**The data**
/---

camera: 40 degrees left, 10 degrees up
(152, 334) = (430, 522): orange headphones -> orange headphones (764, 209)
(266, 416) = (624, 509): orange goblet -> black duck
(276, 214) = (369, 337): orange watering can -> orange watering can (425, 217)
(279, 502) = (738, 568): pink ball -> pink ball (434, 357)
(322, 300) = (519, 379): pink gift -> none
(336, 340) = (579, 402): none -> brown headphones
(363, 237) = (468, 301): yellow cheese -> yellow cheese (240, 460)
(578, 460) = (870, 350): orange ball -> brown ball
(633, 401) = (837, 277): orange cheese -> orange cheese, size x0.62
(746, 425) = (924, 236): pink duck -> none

\---
/---

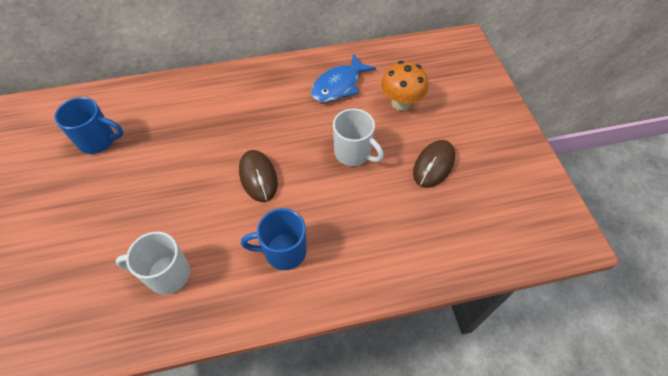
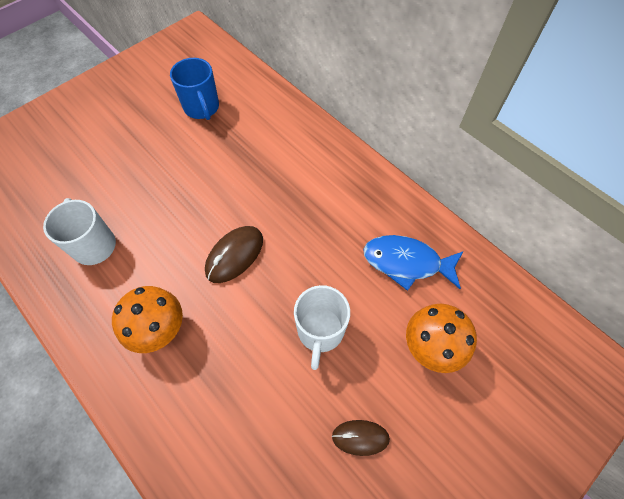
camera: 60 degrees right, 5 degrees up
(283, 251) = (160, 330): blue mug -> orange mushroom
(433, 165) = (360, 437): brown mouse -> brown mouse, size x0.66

\---
/---

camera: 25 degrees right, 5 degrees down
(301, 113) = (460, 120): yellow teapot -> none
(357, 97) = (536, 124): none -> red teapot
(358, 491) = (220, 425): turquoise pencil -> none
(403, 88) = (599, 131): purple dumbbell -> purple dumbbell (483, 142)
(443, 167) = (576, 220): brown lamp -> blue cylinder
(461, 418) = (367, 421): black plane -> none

\---

**Task details**
Return all lines from the data that include the string "brown".

**Expected answer**
(336, 340) = (579, 402): none -> brown headphones
(578, 460) = (870, 350): orange ball -> brown ball
(433, 165) = (360, 437): brown mouse -> brown mouse, size x0.66
(443, 167) = (576, 220): brown lamp -> blue cylinder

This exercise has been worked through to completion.